* _What you are asked to do_: Retype the records below exactly as given, but only from the first line through the line with "none -> yellow slope D6:G7 level 1 top 6", and without the pictures.

* _Data listing_:
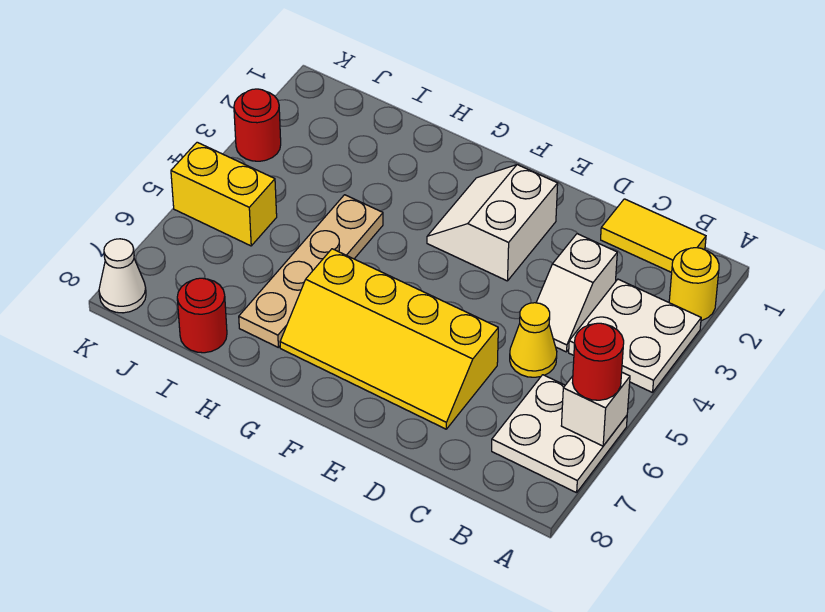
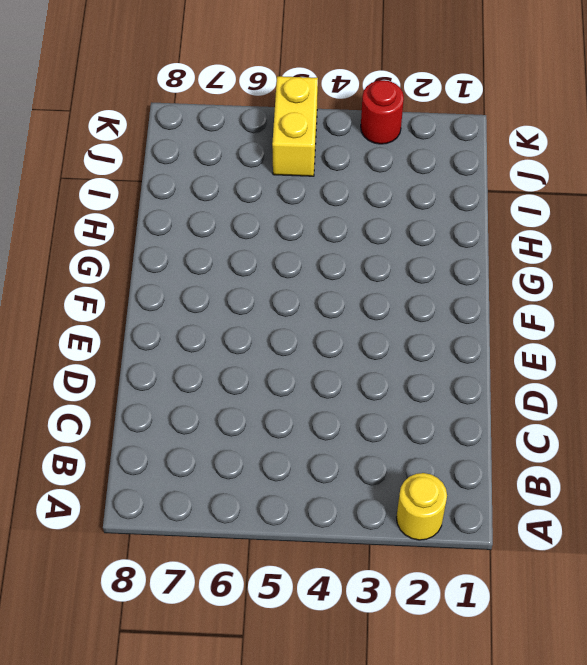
none -> white plate A3:B4 level 1
none -> white plate A6:B7 level 1
none -> yellow tile B1:C1 level 1

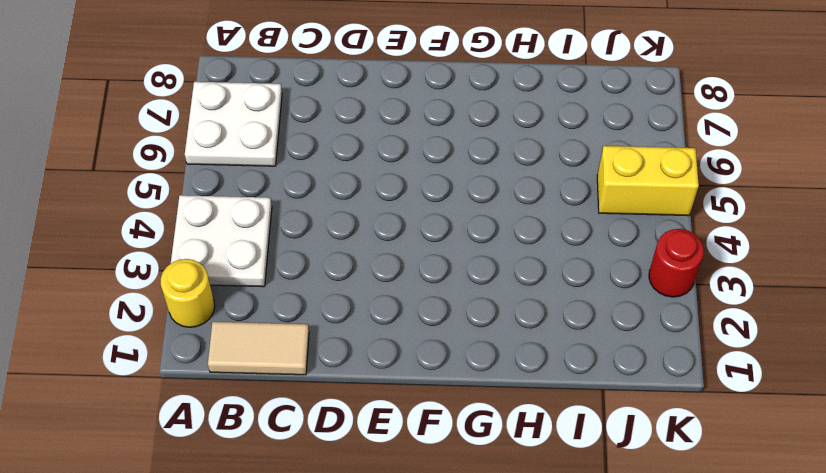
tan tile B1:C1 level 1 -> yellow tile B1:C1 level 1
none -> white slope C3:C4 level 1 top 3
none -> yellow cone C5 level 1
none -> yellow slope D6:G7 level 1 top 6

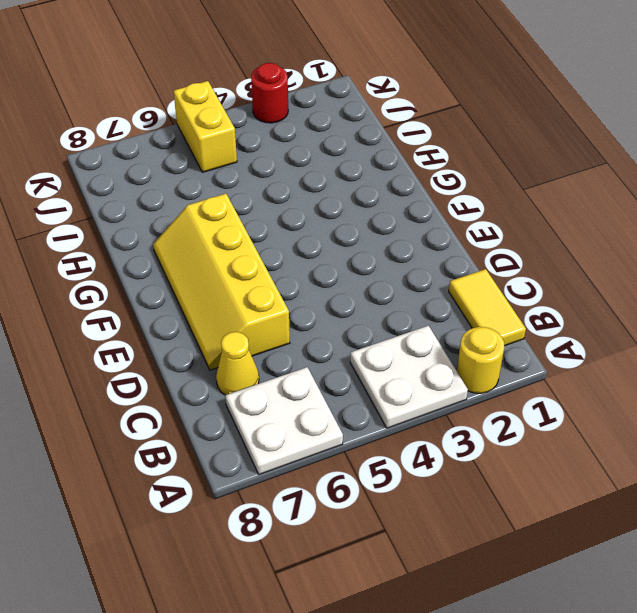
yellow cone C7 level 1 -> yellow cone C5 level 1
none -> white slope C3:C4 level 1 top 3
none -> white slope E2:F3 level 1 top E
none -> tan plate H4:H7 level 1

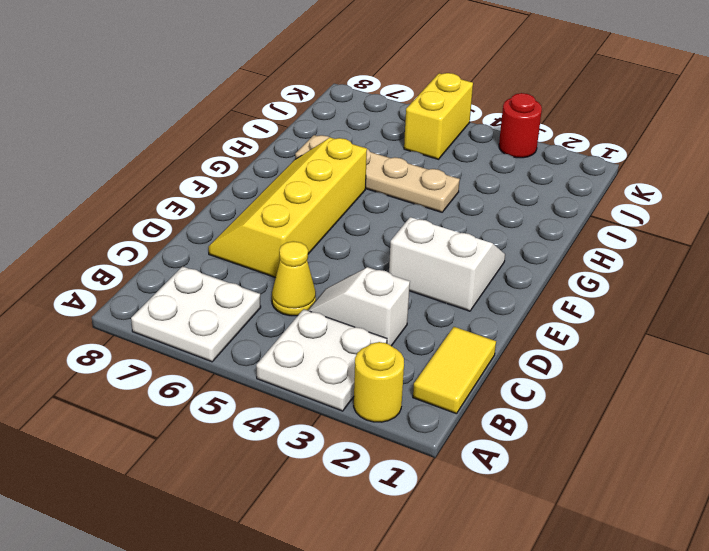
none -> red round brick I8 level 1
none -> white cone K8 level 1
none -> white brick A6 level 2

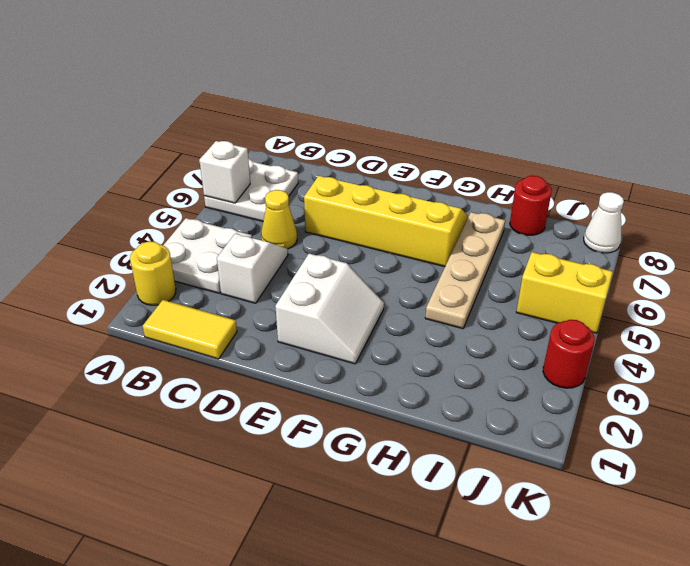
none -> red round brick A6 level 3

* _Task response_:
none -> white plate A3:B4 level 1
none -> white plate A6:B7 level 1
none -> yellow tile B1:C1 level 1

tan tile B1:C1 level 1 -> yellow tile B1:C1 level 1
none -> white slope C3:C4 level 1 top 3
none -> yellow cone C5 level 1
none -> yellow slope D6:G7 level 1 top 6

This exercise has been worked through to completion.